__Exercise instructions__.
Beginning with the line containing "orange spray bottle: 4 -> 2" and ending at the last line of the data, set down every line exactly, leaving out all pictures.

__Data to process__.
______

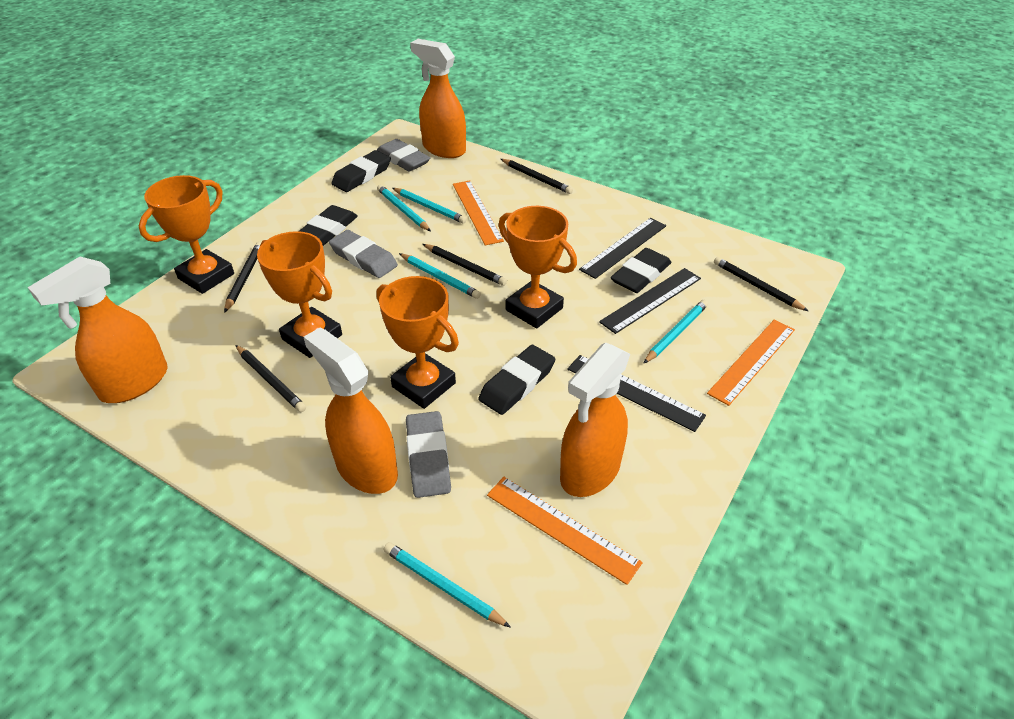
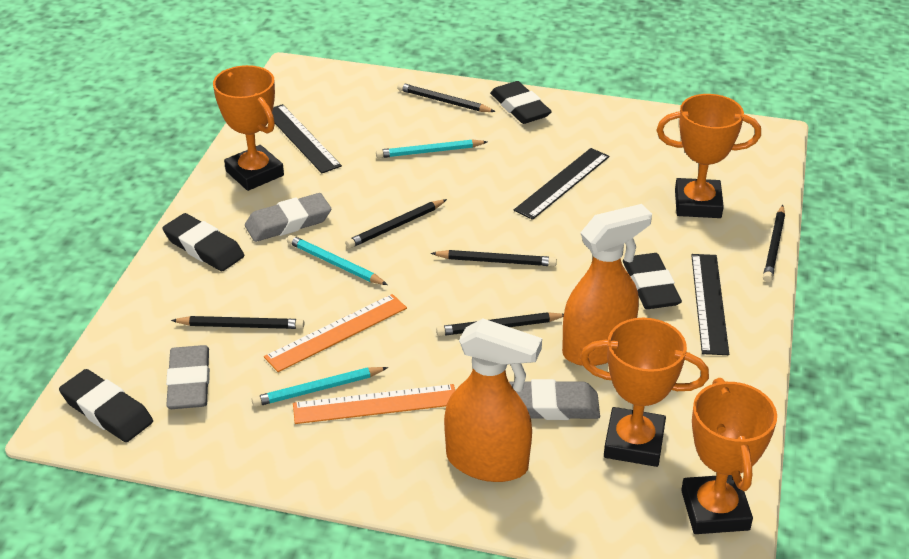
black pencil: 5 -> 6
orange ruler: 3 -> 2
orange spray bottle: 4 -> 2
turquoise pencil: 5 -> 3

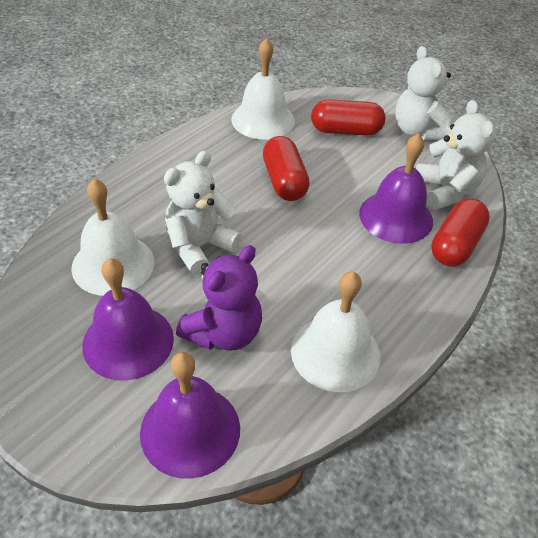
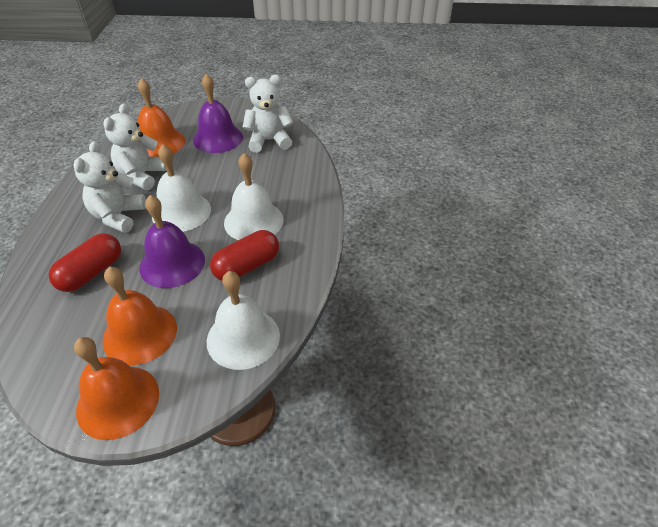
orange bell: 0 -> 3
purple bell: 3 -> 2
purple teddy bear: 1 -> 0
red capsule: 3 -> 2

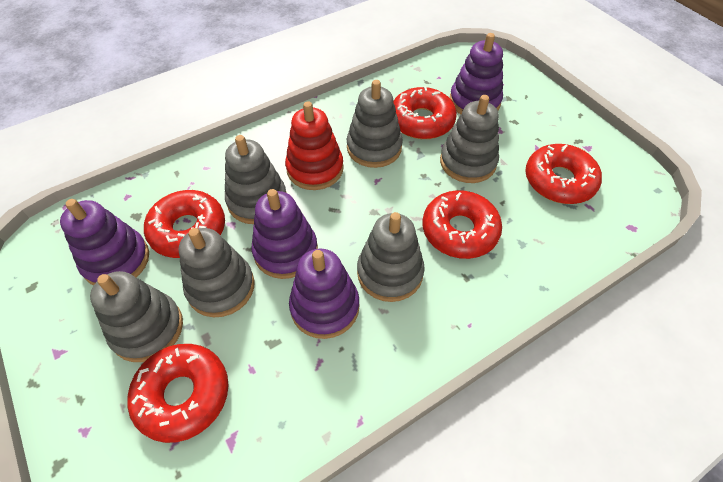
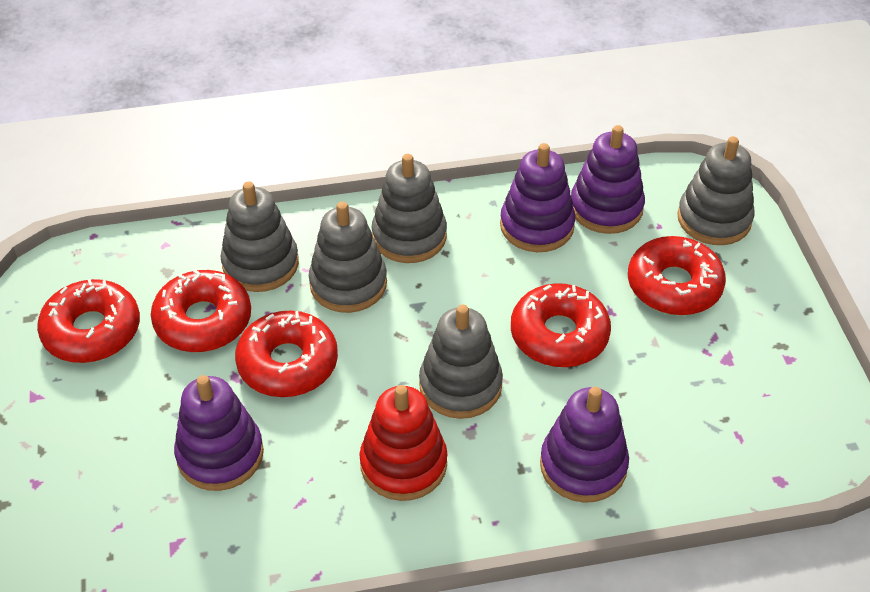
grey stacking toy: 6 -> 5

______

__Result for this task__.
orange spray bottle: 4 -> 2
turquoise pencil: 5 -> 3

orange bell: 0 -> 3
purple bell: 3 -> 2
purple teddy bear: 1 -> 0
red capsule: 3 -> 2

grey stacking toy: 6 -> 5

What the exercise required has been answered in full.